Instructions for the task →
The answer must consist of every line from the data that holds "black".

Source data
+---+
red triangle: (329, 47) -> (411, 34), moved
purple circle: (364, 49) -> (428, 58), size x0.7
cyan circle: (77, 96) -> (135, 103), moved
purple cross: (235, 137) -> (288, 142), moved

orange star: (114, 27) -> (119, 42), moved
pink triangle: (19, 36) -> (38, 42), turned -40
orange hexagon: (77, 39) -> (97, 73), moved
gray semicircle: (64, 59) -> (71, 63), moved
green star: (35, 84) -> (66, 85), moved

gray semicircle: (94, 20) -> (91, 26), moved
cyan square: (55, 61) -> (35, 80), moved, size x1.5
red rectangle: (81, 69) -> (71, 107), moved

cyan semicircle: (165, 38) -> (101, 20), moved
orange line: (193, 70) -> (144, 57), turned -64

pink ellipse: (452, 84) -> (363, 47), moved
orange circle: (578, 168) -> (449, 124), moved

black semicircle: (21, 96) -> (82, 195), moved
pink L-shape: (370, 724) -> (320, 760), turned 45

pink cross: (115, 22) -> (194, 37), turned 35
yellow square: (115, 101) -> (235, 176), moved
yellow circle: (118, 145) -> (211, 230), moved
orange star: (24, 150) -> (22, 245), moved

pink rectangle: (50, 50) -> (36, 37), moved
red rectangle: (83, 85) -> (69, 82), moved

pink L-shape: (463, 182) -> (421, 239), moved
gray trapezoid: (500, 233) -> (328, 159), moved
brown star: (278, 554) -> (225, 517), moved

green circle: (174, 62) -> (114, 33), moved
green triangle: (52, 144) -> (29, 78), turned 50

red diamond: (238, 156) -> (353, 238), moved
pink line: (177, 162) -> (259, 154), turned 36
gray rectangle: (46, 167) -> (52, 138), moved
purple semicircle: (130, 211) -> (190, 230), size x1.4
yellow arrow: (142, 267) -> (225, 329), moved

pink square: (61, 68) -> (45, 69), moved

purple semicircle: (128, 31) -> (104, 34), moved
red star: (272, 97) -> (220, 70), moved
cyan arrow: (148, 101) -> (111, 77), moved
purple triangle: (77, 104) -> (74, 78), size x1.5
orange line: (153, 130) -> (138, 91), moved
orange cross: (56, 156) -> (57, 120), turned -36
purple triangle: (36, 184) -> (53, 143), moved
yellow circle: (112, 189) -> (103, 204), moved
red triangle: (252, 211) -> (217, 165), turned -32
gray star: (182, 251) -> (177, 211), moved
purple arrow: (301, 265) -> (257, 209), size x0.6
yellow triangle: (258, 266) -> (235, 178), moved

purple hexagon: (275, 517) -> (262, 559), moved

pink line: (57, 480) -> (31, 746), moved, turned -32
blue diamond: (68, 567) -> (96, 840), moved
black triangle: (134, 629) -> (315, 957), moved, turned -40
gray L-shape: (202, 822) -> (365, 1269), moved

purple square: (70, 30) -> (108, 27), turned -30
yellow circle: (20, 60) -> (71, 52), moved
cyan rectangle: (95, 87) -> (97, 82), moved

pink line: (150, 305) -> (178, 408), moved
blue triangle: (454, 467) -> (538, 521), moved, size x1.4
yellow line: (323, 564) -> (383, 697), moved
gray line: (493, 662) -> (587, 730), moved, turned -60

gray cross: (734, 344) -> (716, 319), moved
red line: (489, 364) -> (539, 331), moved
+---+
Reply →
black semicircle: (21, 96) -> (82, 195), moved
black triangle: (134, 629) -> (315, 957), moved, turned -40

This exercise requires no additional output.